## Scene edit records
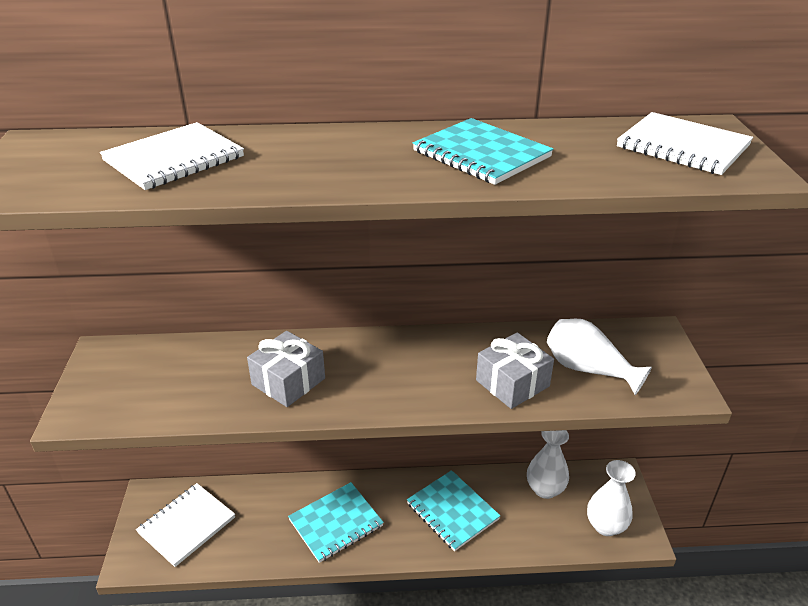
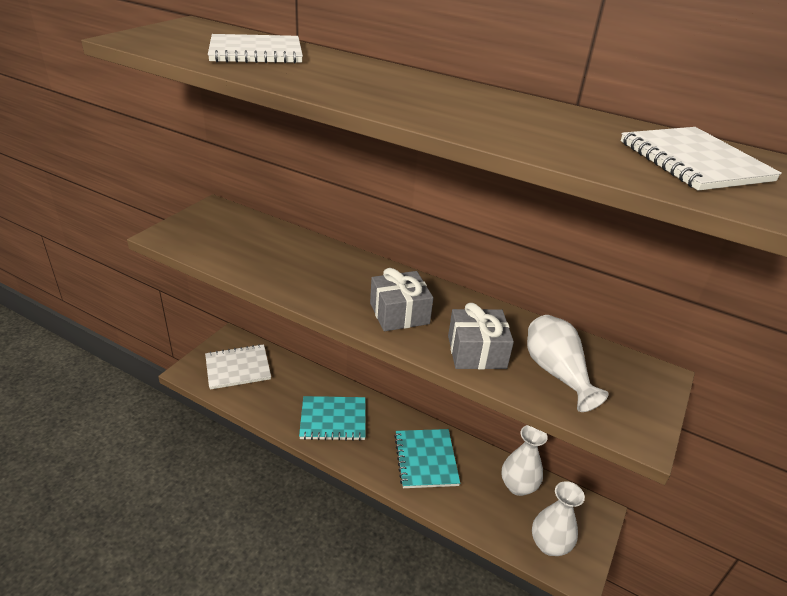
camera: 30 degrees right, 0 degrees up
(288, 381) = (309, 274): grey gift -> grey gift (399, 313)
(481, 154) = (483, 111): turquoise notebook -> none

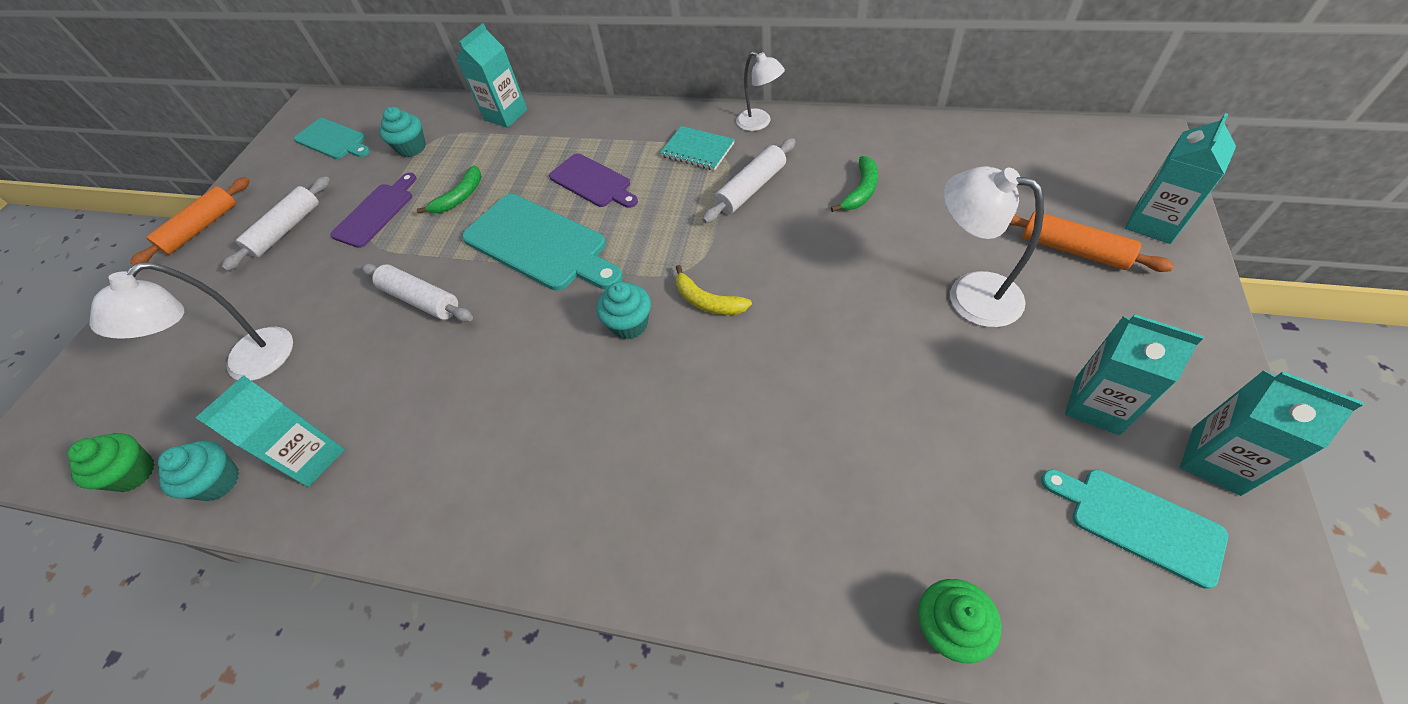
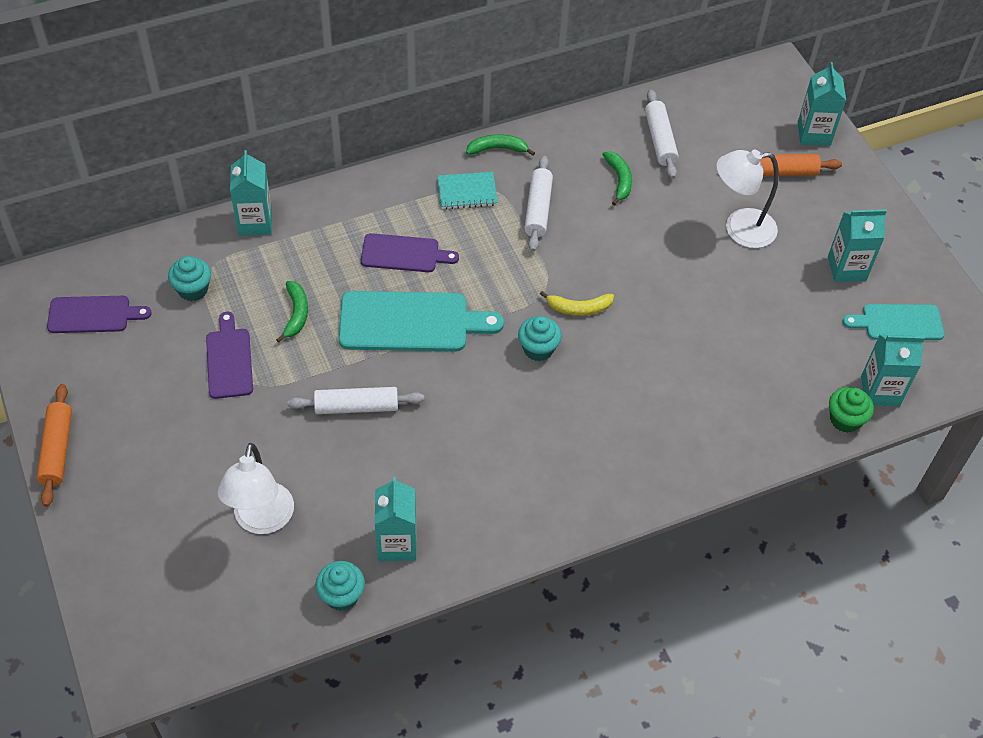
camera: 45 degrees left, 0 degrees up
(134, 473) = (263, 629): green cupcake -> none
(286, 229) = (154, 412): white rolling pin -> white rolling pin (660, 140)
(333, 140) = (93, 315): turquoise cutting board -> purple cutting board
(759, 123) = (497, 149): white lamp -> green banana
(1215, 460) = (915, 272): turquoise carton -> turquoise carton (880, 391)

## HOW TO COMPLETE THIS TASK
All lines with the string "degrees" must be copied from the data.

## RESULT OF THE TASK
camera: 30 degrees right, 0 degrees up
camera: 45 degrees left, 0 degrees up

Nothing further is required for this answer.